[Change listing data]
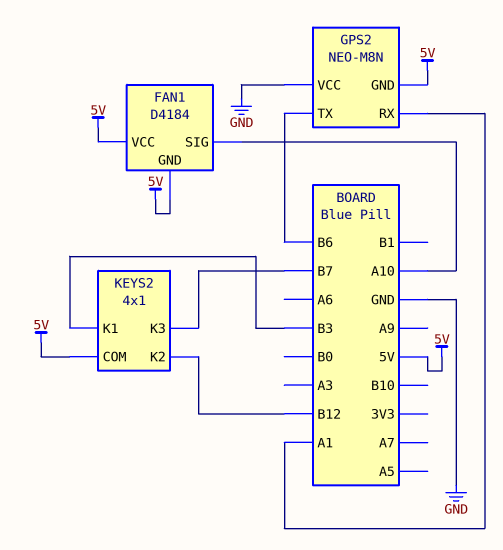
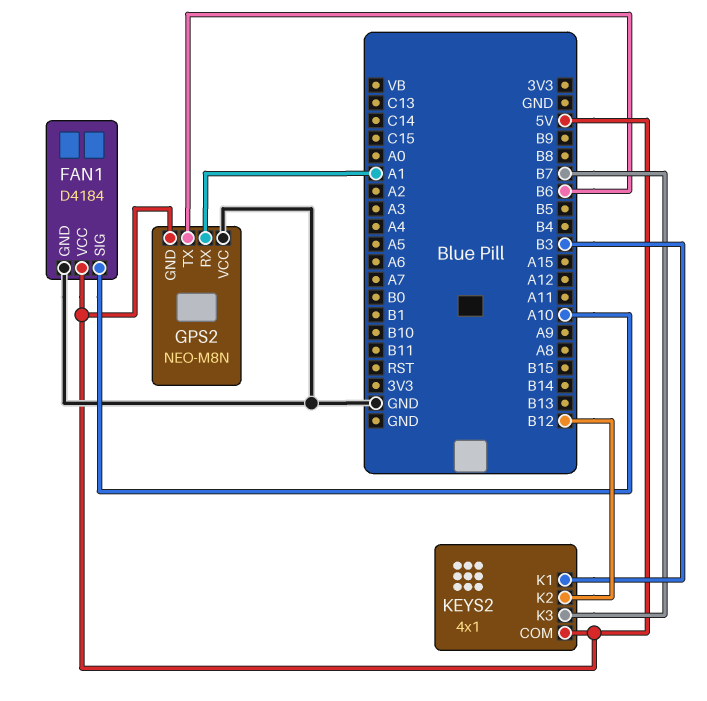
FAN1 pin GND: 5V -> GND

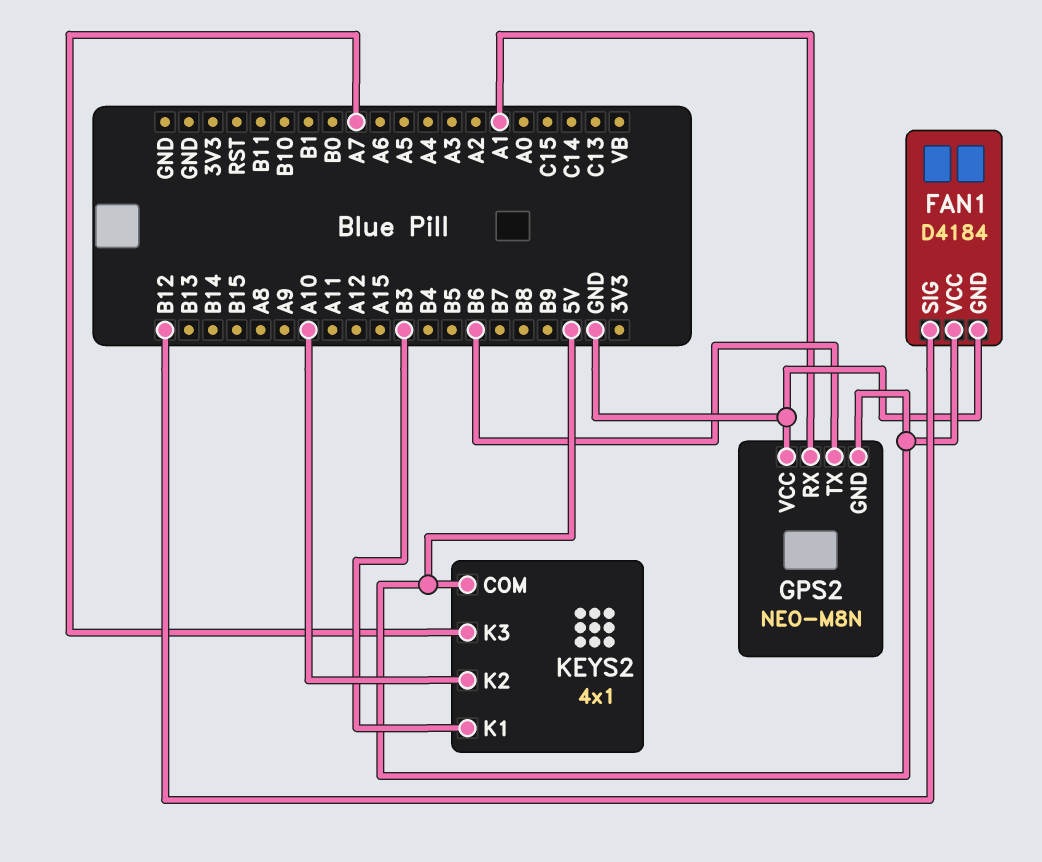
FAN1 pin SIG: A10 -> B12
KEYS2 pin K2: B12 -> A10
KEYS2 pin K3: B7 -> A7

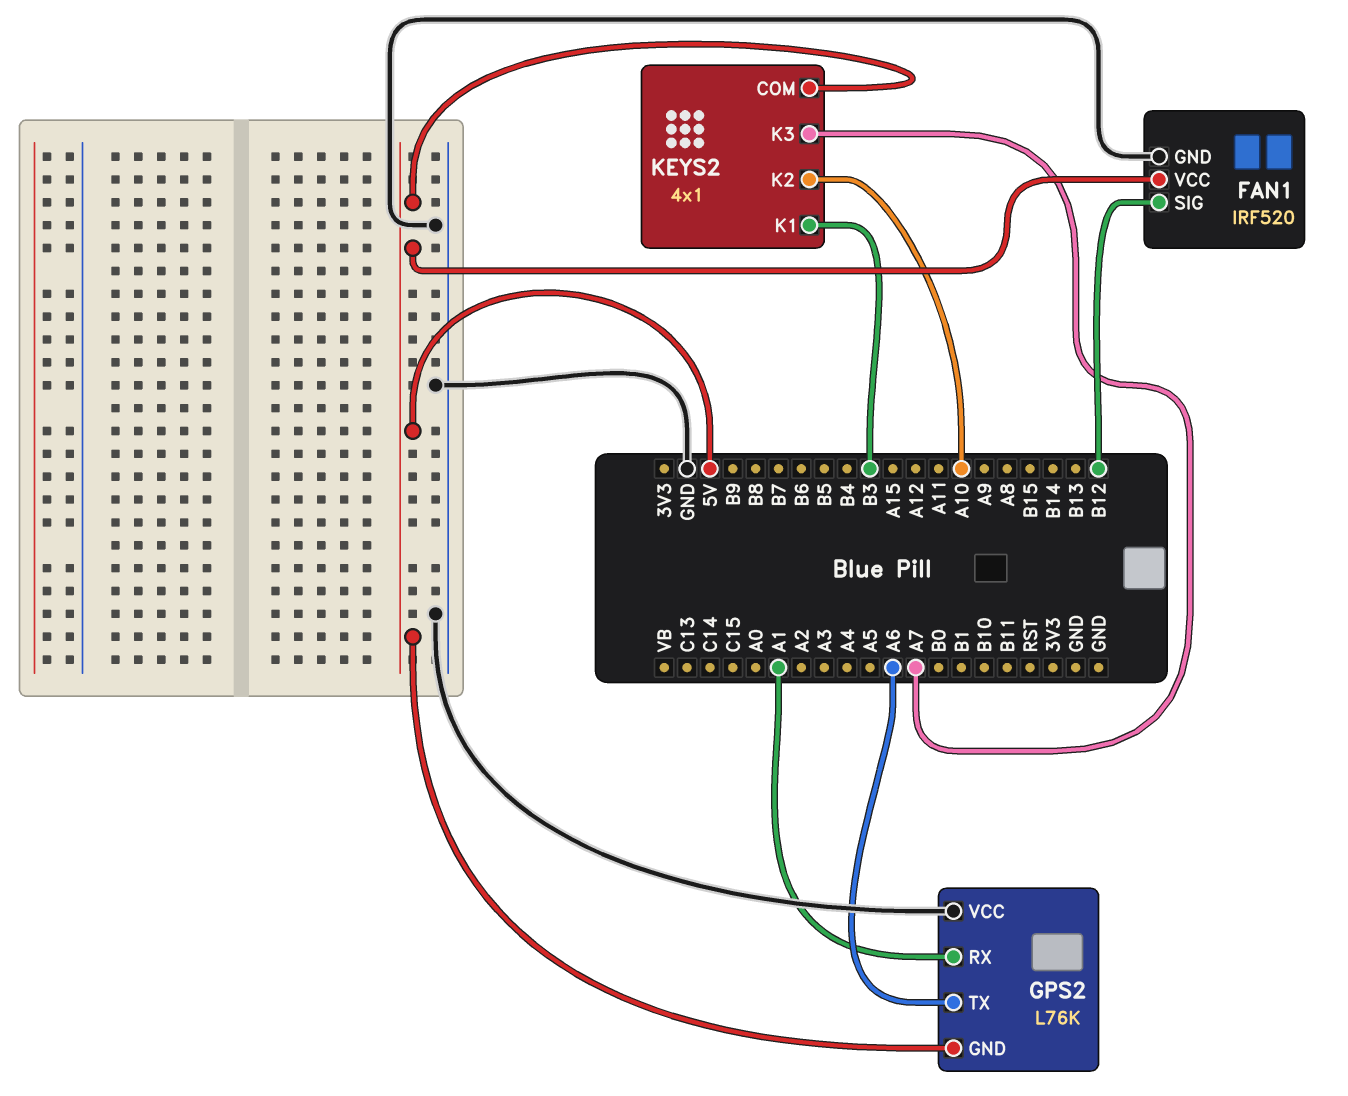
FAN1: D4184 -> IRF520
GPS2: NEO-M8N -> L76K
GPS2 pin TX: B6 -> A6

**Exercise brief:** Copy every record exactly, but skip the pictures.

**Answer section:**
FAN1 pin GND: 5V -> GND

FAN1 pin SIG: A10 -> B12
KEYS2 pin K2: B12 -> A10
KEYS2 pin K3: B7 -> A7

FAN1: D4184 -> IRF520
GPS2: NEO-M8N -> L76K
GPS2 pin TX: B6 -> A6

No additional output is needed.